* **Record extracts**:

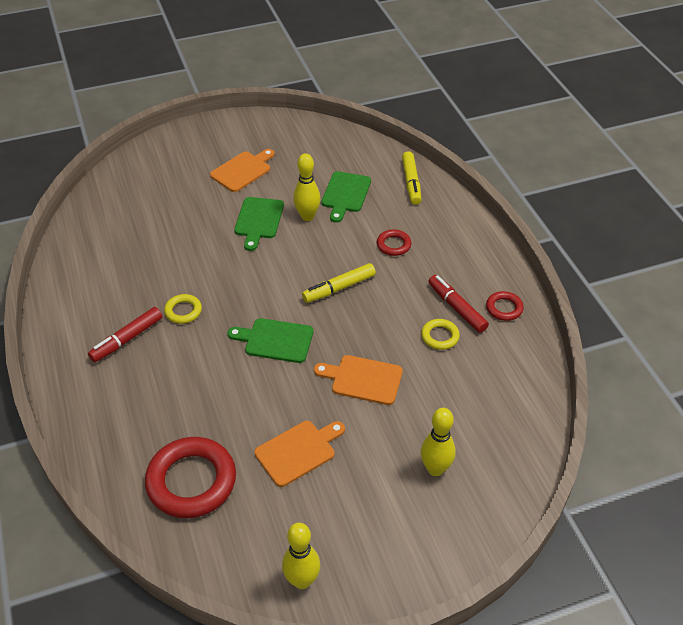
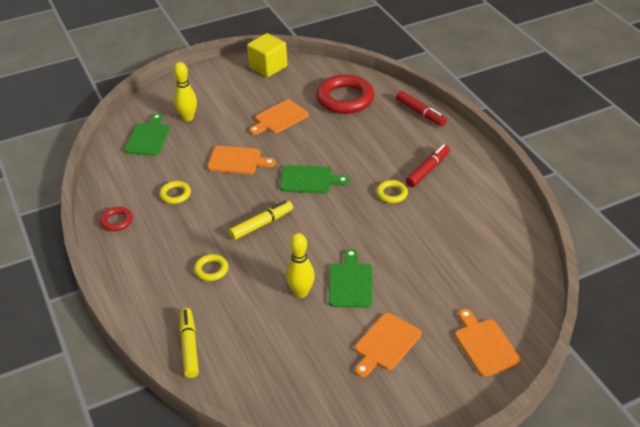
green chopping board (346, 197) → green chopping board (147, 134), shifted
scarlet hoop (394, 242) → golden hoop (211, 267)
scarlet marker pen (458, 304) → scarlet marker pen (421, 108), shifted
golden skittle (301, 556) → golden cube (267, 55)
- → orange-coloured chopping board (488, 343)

* **Try it**: Give back each of the records above word for word, apart from the pictures.

* **Exercise solution**:
green chopping board (346, 197) → green chopping board (147, 134), shifted
scarlet hoop (394, 242) → golden hoop (211, 267)
scarlet marker pen (458, 304) → scarlet marker pen (421, 108), shifted
golden skittle (301, 556) → golden cube (267, 55)
- → orange-coloured chopping board (488, 343)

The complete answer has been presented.